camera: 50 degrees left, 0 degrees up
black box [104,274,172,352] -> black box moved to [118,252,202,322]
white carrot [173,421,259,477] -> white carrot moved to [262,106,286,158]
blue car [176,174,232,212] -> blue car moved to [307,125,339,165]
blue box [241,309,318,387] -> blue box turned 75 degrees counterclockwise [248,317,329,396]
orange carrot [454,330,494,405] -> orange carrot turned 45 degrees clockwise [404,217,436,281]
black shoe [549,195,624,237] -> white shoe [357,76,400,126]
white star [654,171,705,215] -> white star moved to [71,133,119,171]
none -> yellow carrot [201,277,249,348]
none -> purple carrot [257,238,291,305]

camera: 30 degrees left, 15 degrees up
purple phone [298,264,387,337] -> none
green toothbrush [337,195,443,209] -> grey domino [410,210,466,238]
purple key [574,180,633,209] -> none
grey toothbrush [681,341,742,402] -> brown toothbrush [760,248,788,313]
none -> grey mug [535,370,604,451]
* * *
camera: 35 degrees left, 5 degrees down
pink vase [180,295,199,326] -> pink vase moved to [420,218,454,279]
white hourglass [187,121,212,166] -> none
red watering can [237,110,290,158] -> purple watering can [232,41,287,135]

→ WORK REQUIRED
The response must contain each line above that holds the string "carrot".

→ OUTPUT
white carrot [173,421,259,477] -> white carrot moved to [262,106,286,158]
orange carrot [454,330,494,405] -> orange carrot turned 45 degrees clockwise [404,217,436,281]
none -> yellow carrot [201,277,249,348]
none -> purple carrot [257,238,291,305]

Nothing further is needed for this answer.